▸ Provided material:

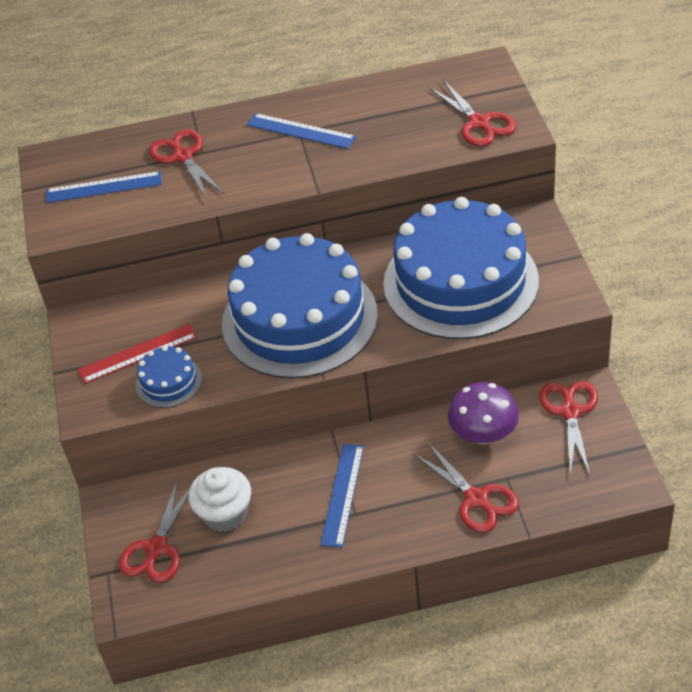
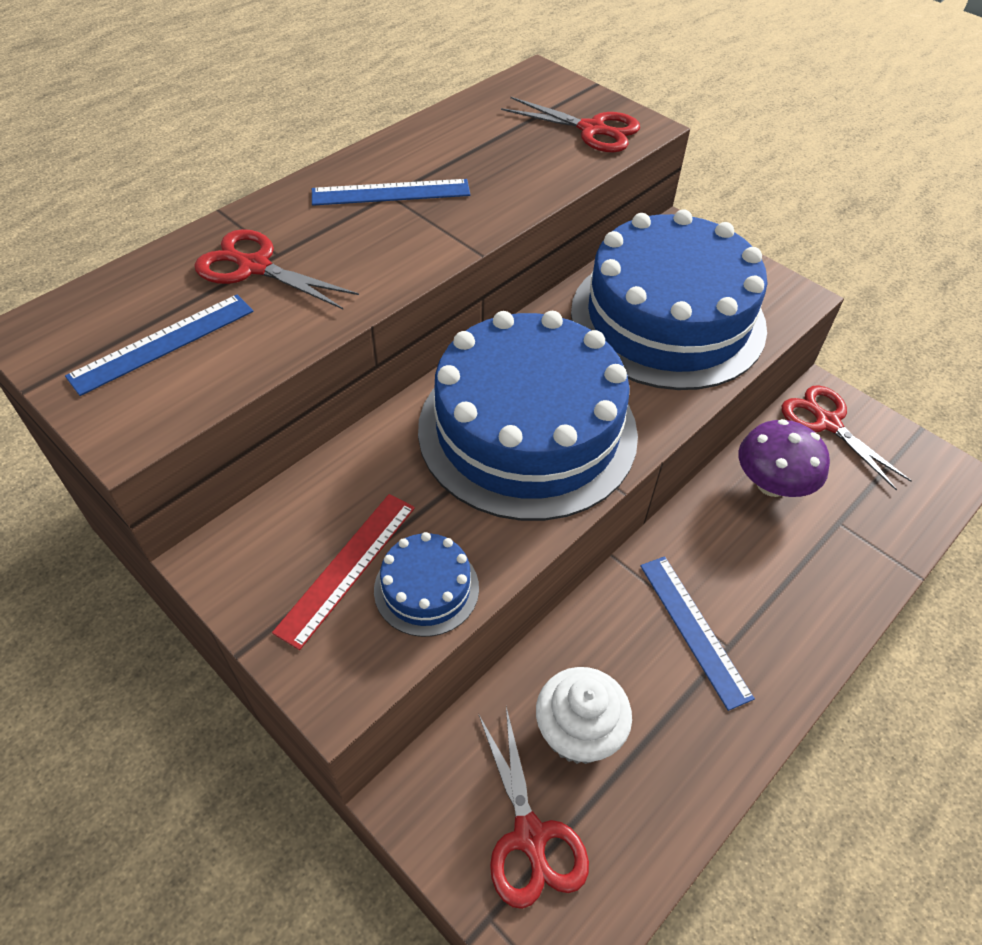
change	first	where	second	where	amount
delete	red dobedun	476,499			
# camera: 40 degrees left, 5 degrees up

▸ Task to carry out: Restate each line above exactly, keeping pictures out.

▸ Your response:
change	first	where	second	where	amount
delete	red dobedun	476,499			
# camera: 40 degrees left, 5 degrees up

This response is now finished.